### Exercise instructions
Among the entries below, tally each line in which the word "house" is found, then state the tally alone.

[Scene images with change listings]
····················

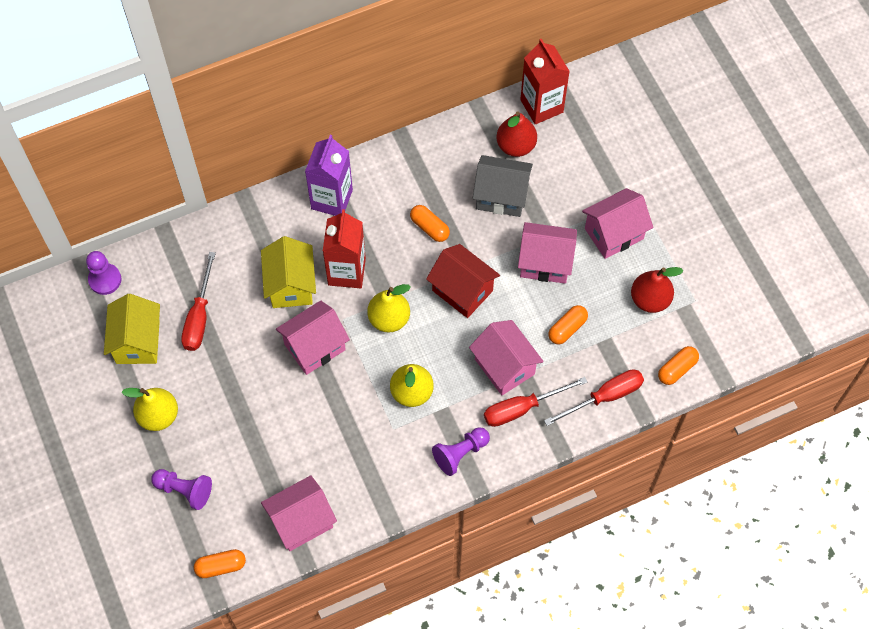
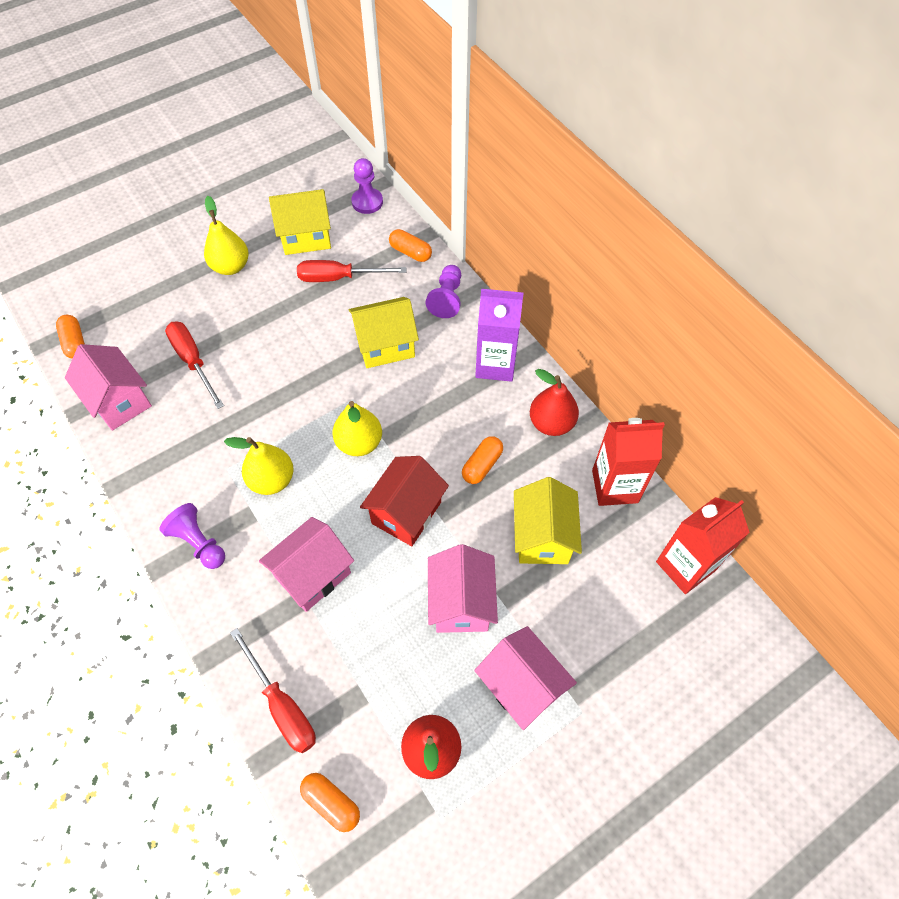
camera: 80 degrees right, 5 degrees down
(184, 490) = (154, 300): purple pawn -> purple pawn (447, 298)
(315, 347) = (317, 379): pink house -> none
(346, 271) = (410, 393): red carton -> red carton (615, 486)
(501, 196) = (542, 537): grey house -> yellow house
(516, 146) = (618, 543): red pear -> red pear (551, 423)
(522, 408) = (260, 604): red screwdriver -> red screwdriver (193, 361)
(567, 328) = (373, 643): orange capsule -> orange capsule (410, 252)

····················

### Solution
2